RECORDS PROVIDED Start Marker

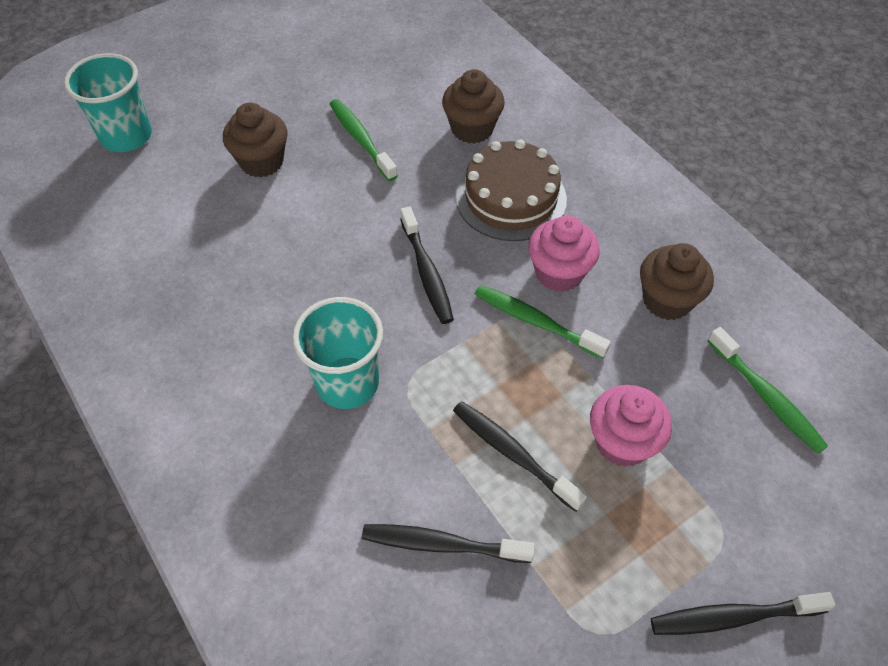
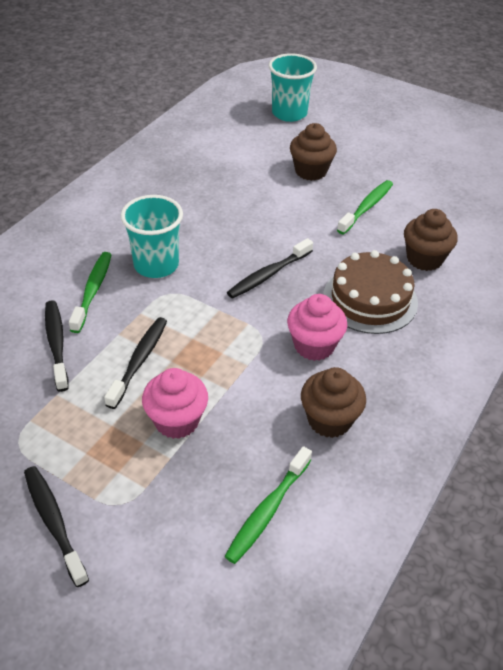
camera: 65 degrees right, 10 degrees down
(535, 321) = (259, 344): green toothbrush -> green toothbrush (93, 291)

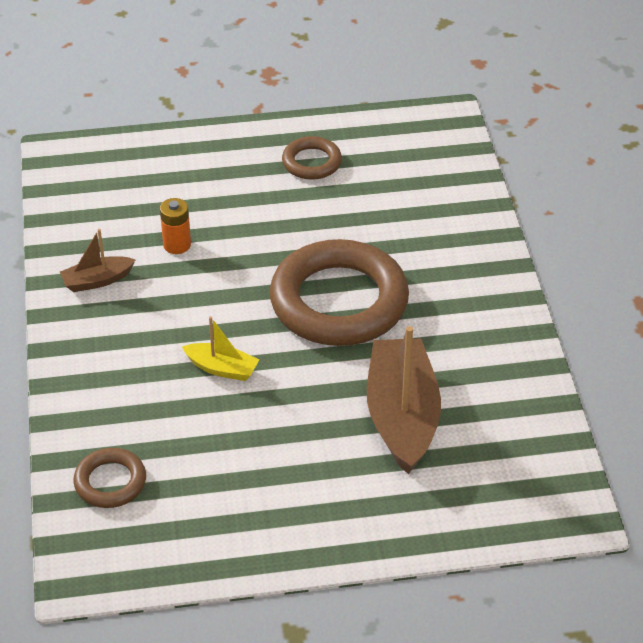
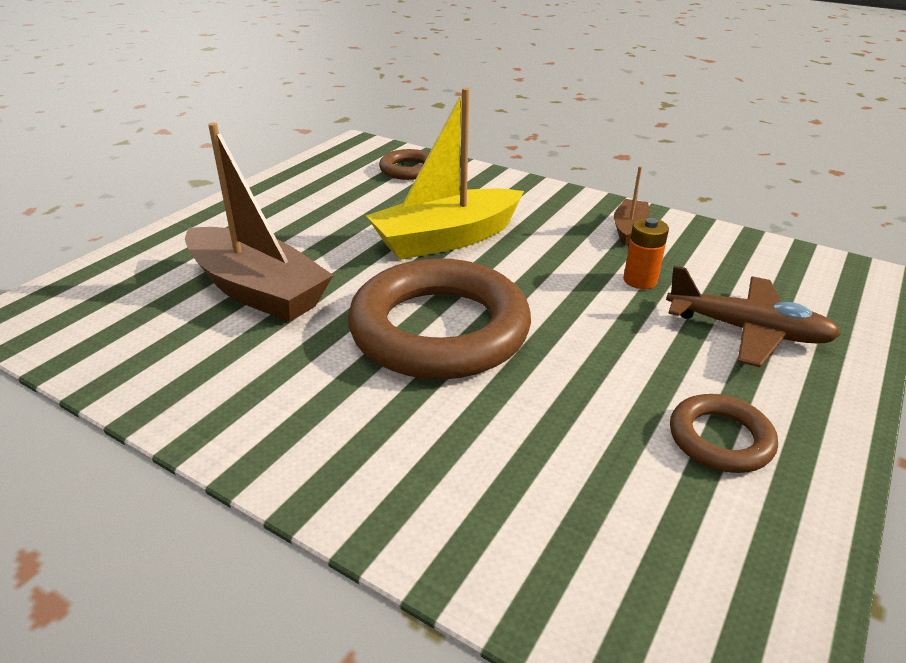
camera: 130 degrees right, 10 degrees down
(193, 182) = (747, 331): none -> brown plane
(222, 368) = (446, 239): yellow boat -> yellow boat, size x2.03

RECORDS PROVIDED End Marker

**WHAT IS BEING ASKED:**
Set down exactly the lines of the listing above, from the line holding "camera: 130 degrees right, 10 degrees down" through its last line, with nothing added.

**WRITTEN RESPONSE:**
camera: 130 degrees right, 10 degrees down
(193, 182) = (747, 331): none -> brown plane
(222, 368) = (446, 239): yellow boat -> yellow boat, size x2.03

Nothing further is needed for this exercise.